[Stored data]
# # #

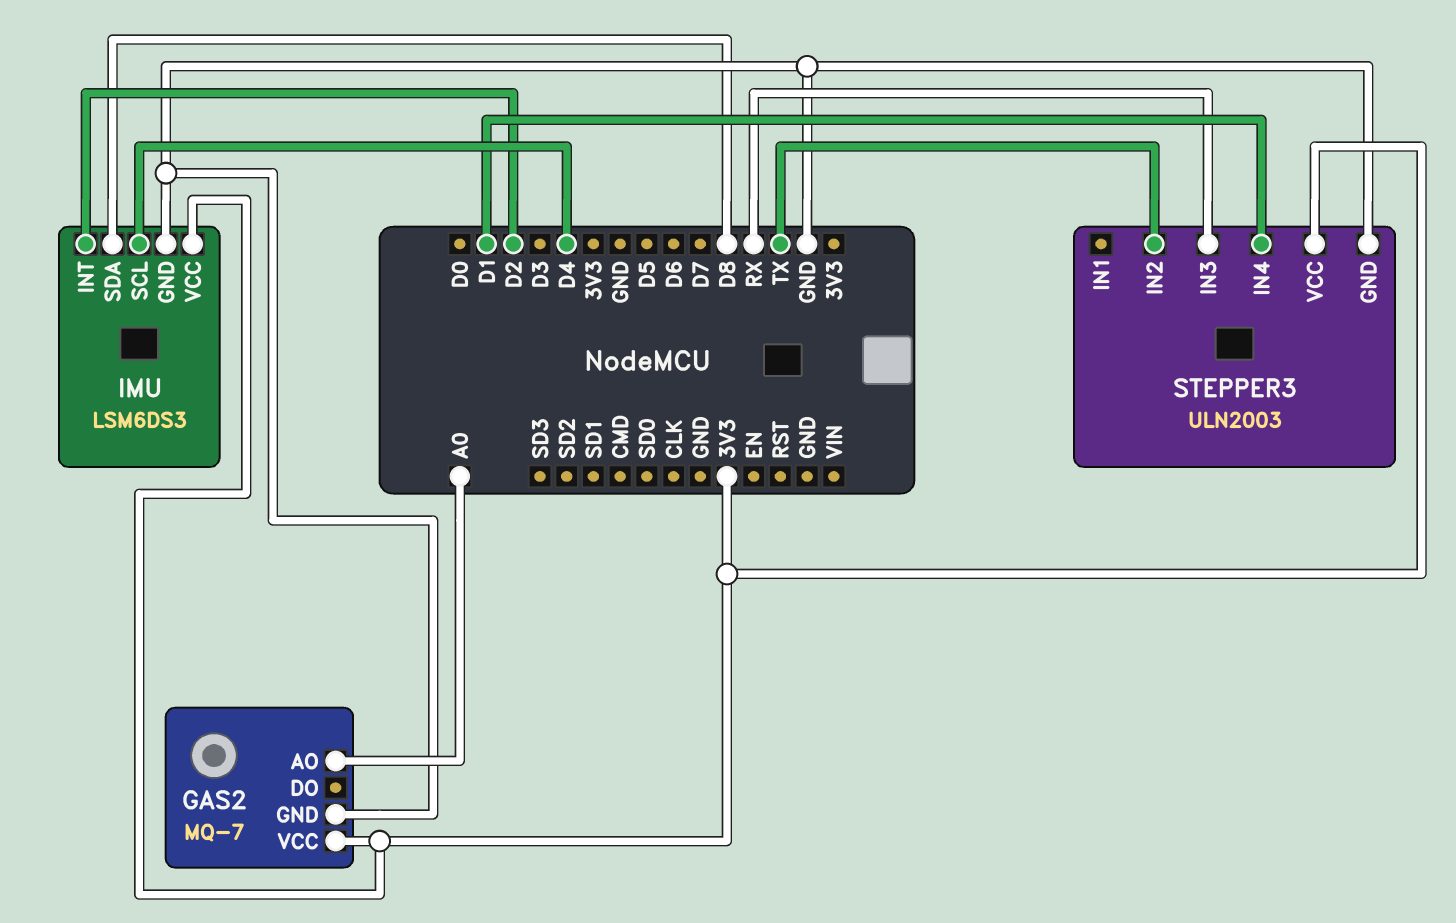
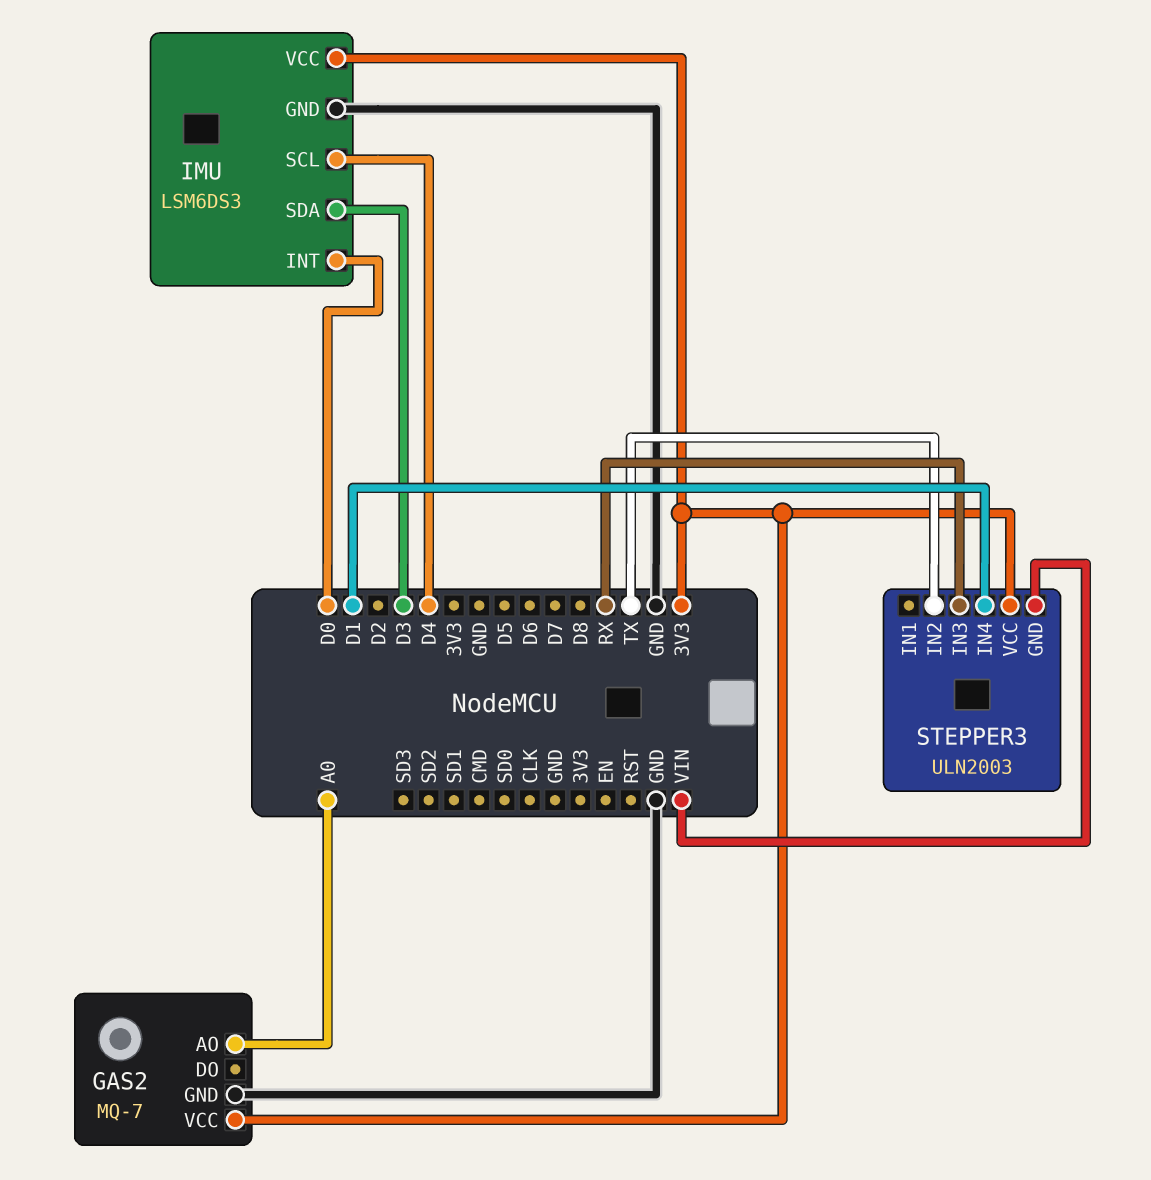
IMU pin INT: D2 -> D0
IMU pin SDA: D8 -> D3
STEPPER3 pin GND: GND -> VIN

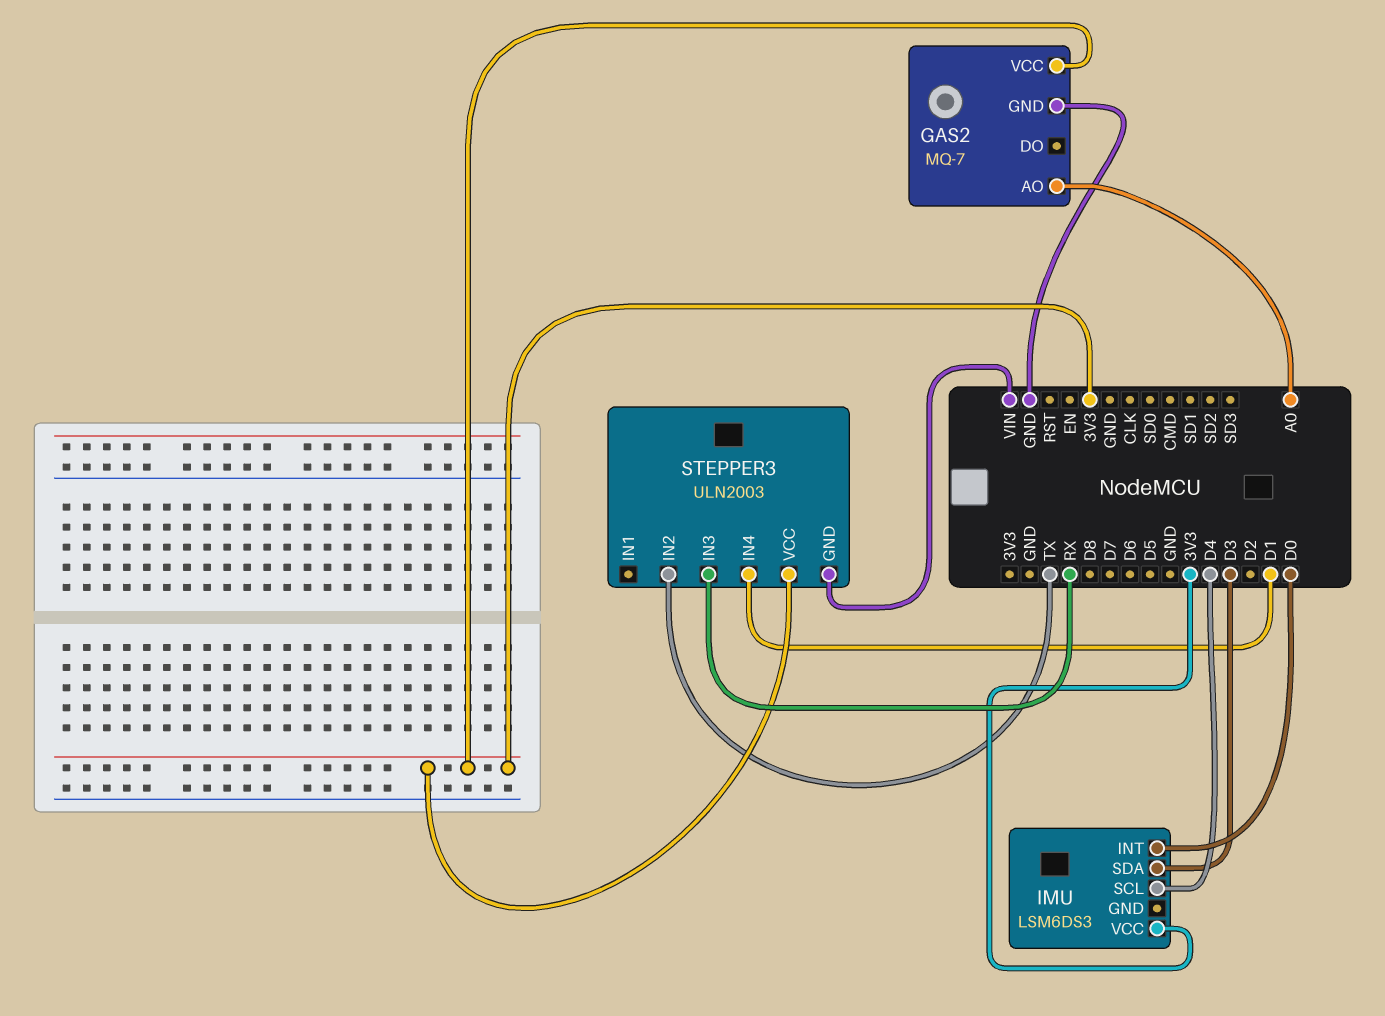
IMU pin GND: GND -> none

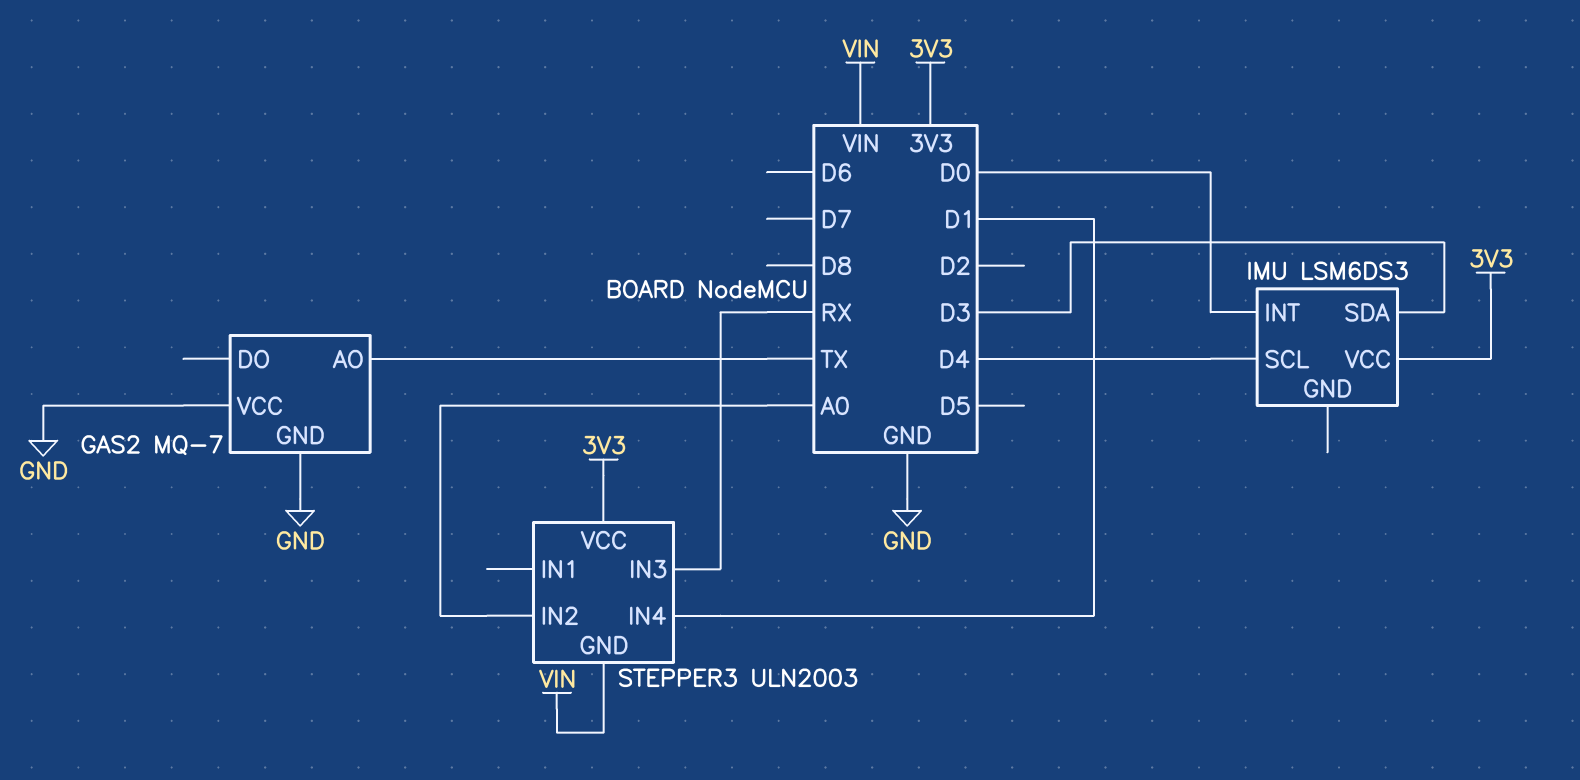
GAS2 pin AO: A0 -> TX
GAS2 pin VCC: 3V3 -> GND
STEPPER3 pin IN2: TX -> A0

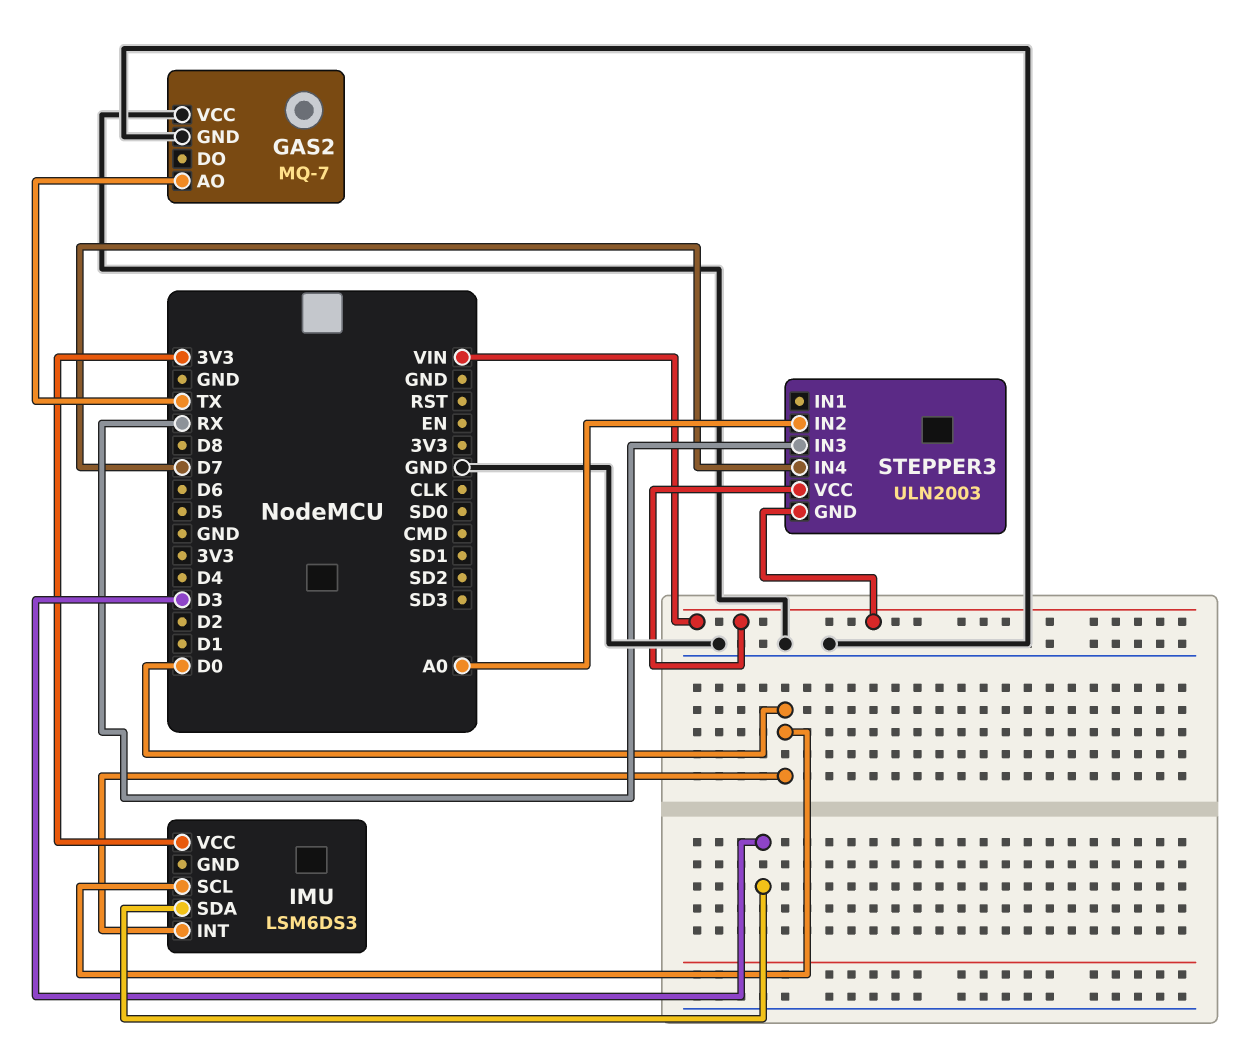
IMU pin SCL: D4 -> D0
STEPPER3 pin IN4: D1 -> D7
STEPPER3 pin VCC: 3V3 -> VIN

# # #

- ABOUT THIS TASK:
The range to set down runs from the line containing "GAS2 pin AO: A0 -> TX" through the final line of the data, both ends included; give it exactly and drop the pictures.

- COMPLETED TASK:
GAS2 pin AO: A0 -> TX
GAS2 pin VCC: 3V3 -> GND
STEPPER3 pin IN2: TX -> A0

IMU pin SCL: D4 -> D0
STEPPER3 pin IN4: D1 -> D7
STEPPER3 pin VCC: 3V3 -> VIN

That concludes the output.